* Records excerpted from a collection:
▬▬▬▬▬▬

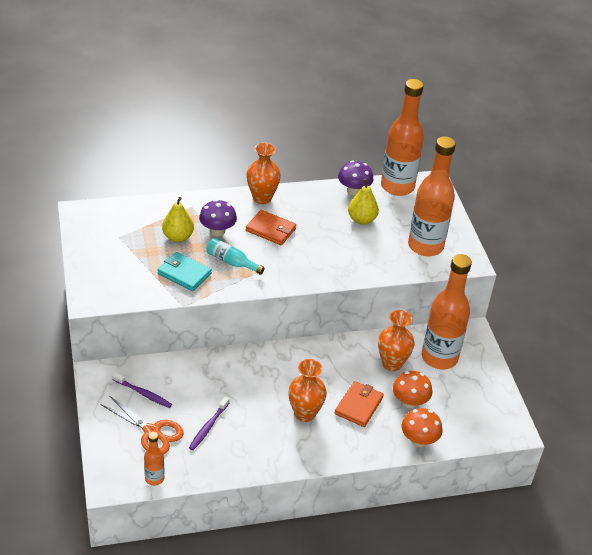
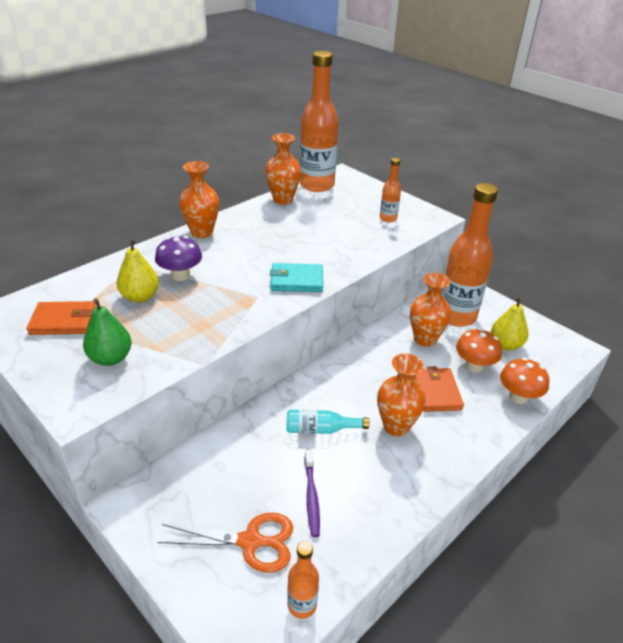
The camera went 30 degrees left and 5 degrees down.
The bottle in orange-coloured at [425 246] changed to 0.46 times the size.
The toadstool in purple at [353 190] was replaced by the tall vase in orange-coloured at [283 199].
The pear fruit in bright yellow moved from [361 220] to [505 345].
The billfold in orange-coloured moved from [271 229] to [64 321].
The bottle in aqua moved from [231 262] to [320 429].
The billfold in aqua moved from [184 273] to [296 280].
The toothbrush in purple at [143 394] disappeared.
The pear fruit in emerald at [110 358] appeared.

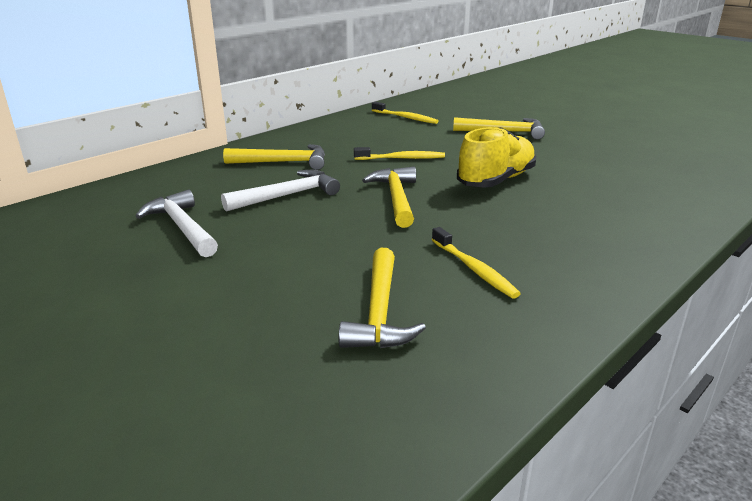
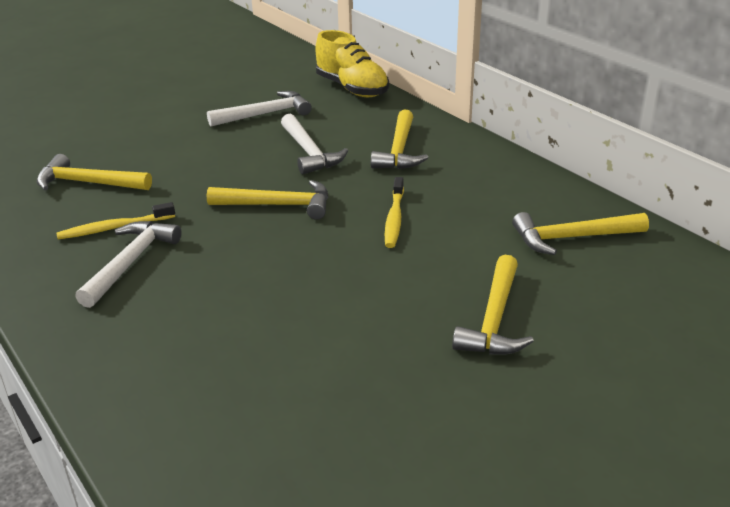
The camera went 100 degrees right and 5 degrees up.
The toothbrush in bright yellow at [405 118] was replaced by the claw hammer in bright yellow at [572 238].
The shoe in bright yellow moved from [496 180] to [352 89].
The claw hammer in snow-white at [130 262] appeared.

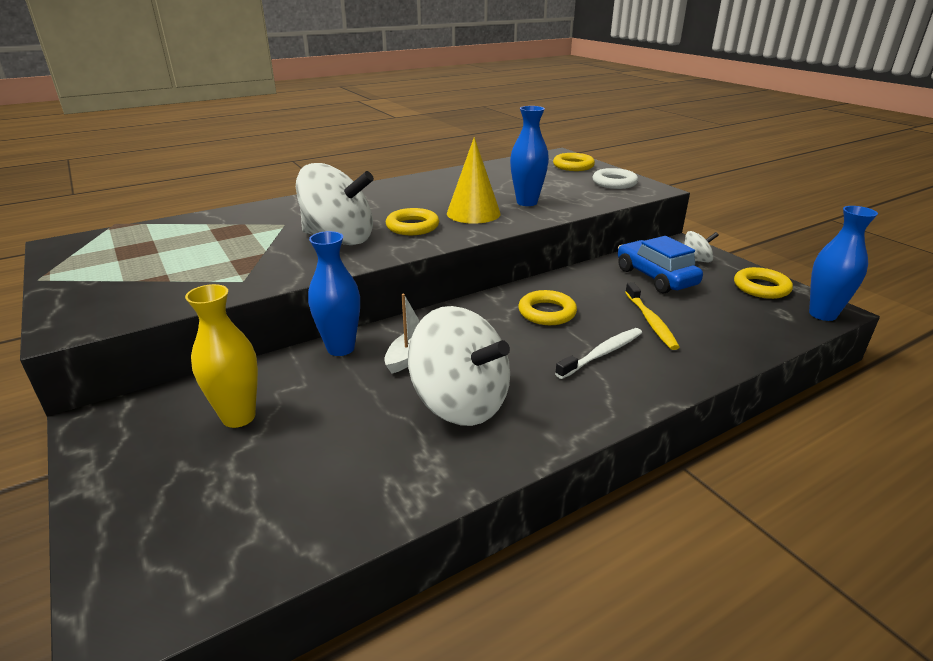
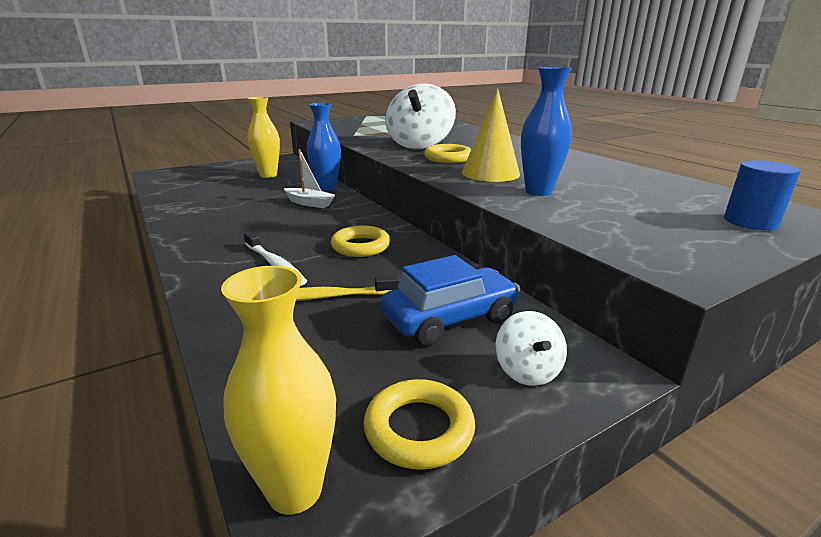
The camera went 90 degrees right and 5 degrees down.
The ring in bright yellow at [573 166] was replaced by the cylinder shape in royal blue at [750 222].
The ring in snow-white at [614 183] disappeared.
The tall vase in royal blue at [822 314] became the tall vase in bright yellow at [295 490].
The toy top in snow-white at [460 403] disappeared.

▬▬▬▬▬▬

Your answer should be the lines above, word for word, from the line with "The claw hammer in snow-white" through the line with "The ring in snow-white", minus the pictures.

* Answer to the exercise:
The claw hammer in snow-white at [130 262] appeared.

The camera went 90 degrees right and 5 degrees down.
The ring in bright yellow at [573 166] was replaced by the cylinder shape in royal blue at [750 222].
The ring in snow-white at [614 183] disappeared.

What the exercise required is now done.